WHAT YOU WILL DO: The whole listing that follows is to be restated word for word, images excluded.

─── MATERIAL FOR THIS EXERCISE

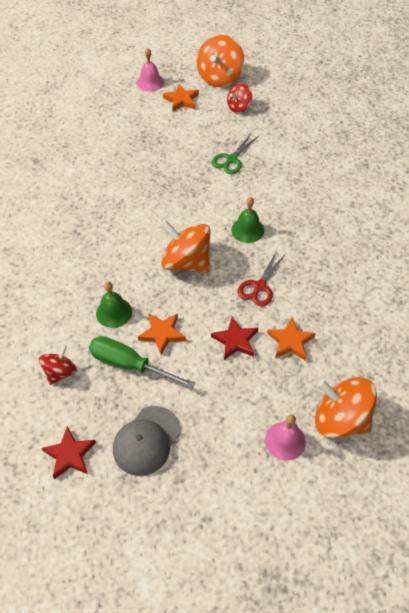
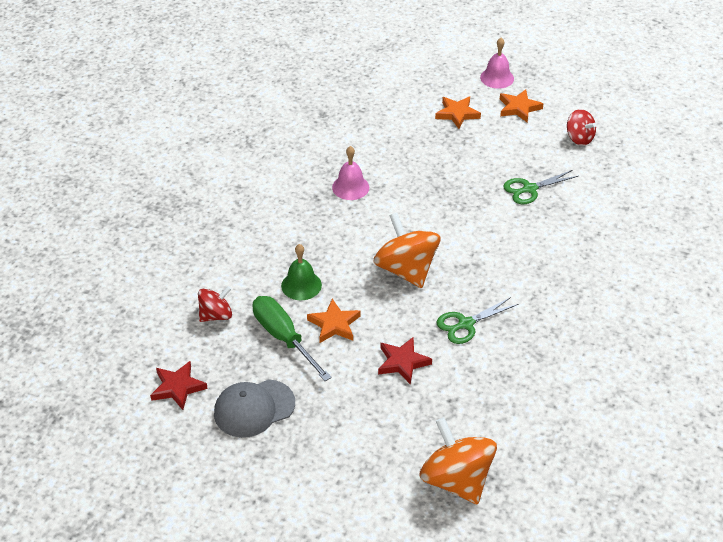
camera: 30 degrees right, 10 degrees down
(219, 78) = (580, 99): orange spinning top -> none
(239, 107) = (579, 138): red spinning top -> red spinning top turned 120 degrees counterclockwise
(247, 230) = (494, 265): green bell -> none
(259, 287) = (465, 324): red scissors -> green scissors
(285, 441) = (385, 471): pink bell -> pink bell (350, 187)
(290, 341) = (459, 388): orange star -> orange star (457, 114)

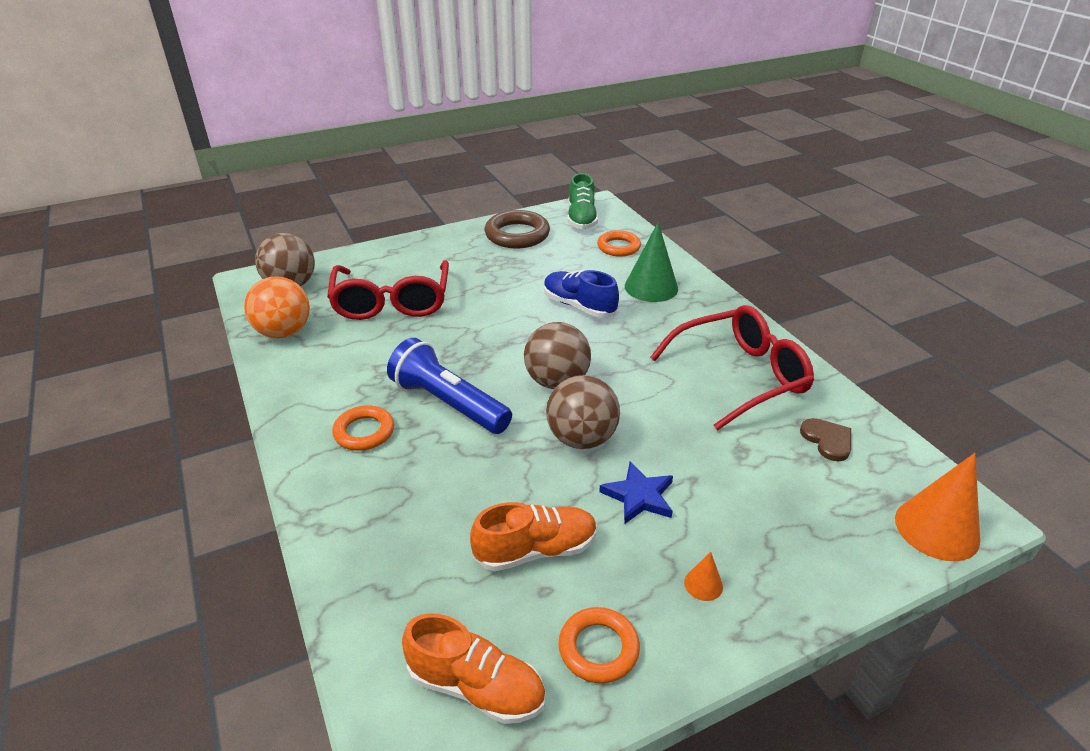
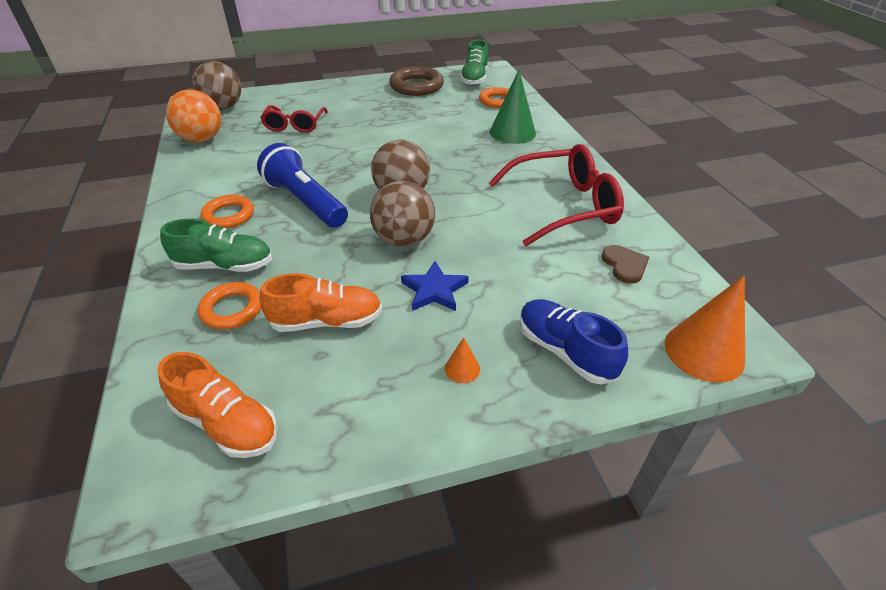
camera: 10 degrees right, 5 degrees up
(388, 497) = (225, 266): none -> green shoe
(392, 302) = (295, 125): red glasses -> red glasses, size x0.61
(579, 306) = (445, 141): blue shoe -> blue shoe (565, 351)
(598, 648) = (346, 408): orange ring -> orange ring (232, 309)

──────

ANSWER SECTION:
camera: 30 degrees right, 10 degrees down
(219, 78) = (580, 99): orange spinning top -> none
(239, 107) = (579, 138): red spinning top -> red spinning top turned 120 degrees counterclockwise
(247, 230) = (494, 265): green bell -> none
(259, 287) = (465, 324): red scissors -> green scissors
(285, 441) = (385, 471): pink bell -> pink bell (350, 187)
(290, 341) = (459, 388): orange star -> orange star (457, 114)

camera: 10 degrees right, 5 degrees up
(388, 497) = (225, 266): none -> green shoe
(392, 302) = (295, 125): red glasses -> red glasses, size x0.61
(579, 306) = (445, 141): blue shoe -> blue shoe (565, 351)
(598, 648) = (346, 408): orange ring -> orange ring (232, 309)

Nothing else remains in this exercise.